*What needs to be done*: Only the closing stretch of the material belongs in the answer: the line containing "relocated | russet" and every line after it, copied exactly.

*Records for this task*:
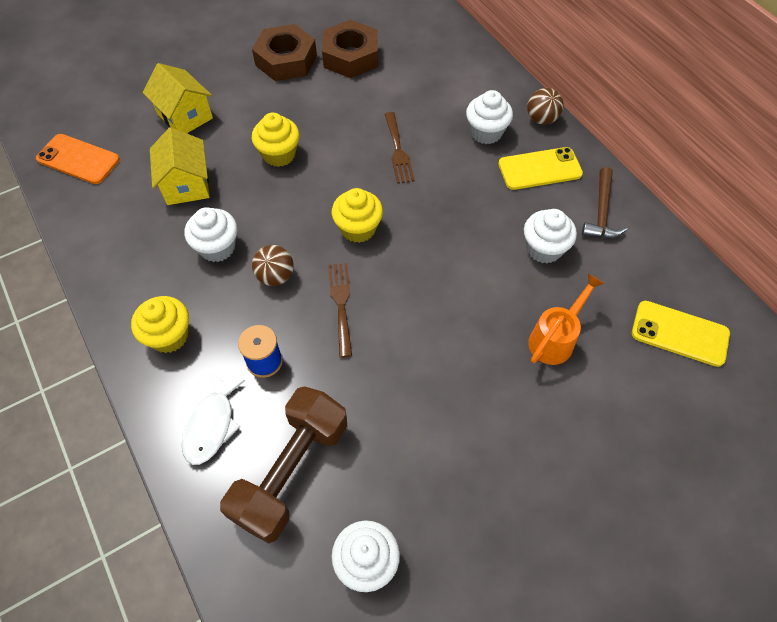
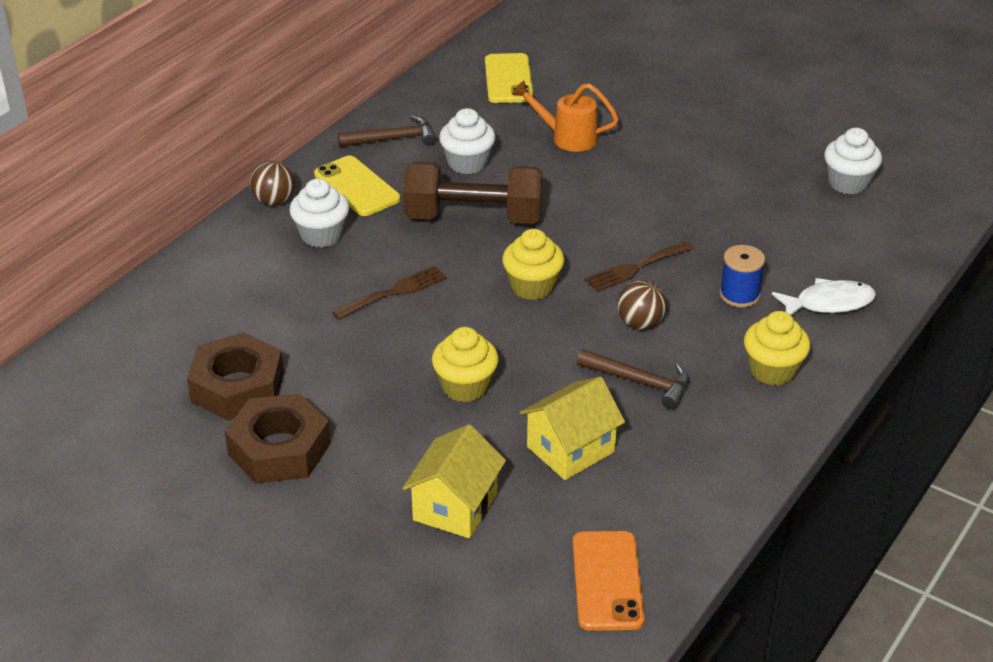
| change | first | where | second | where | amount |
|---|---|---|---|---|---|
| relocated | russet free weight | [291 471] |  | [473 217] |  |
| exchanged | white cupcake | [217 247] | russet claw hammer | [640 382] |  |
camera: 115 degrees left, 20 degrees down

*Finished exercise*:
| relocated | russet free weight | [291 471] |  | [473 217] |  |
| exchanged | white cupcake | [217 247] | russet claw hammer | [640 382] |  |
camera: 115 degrees left, 20 degrees down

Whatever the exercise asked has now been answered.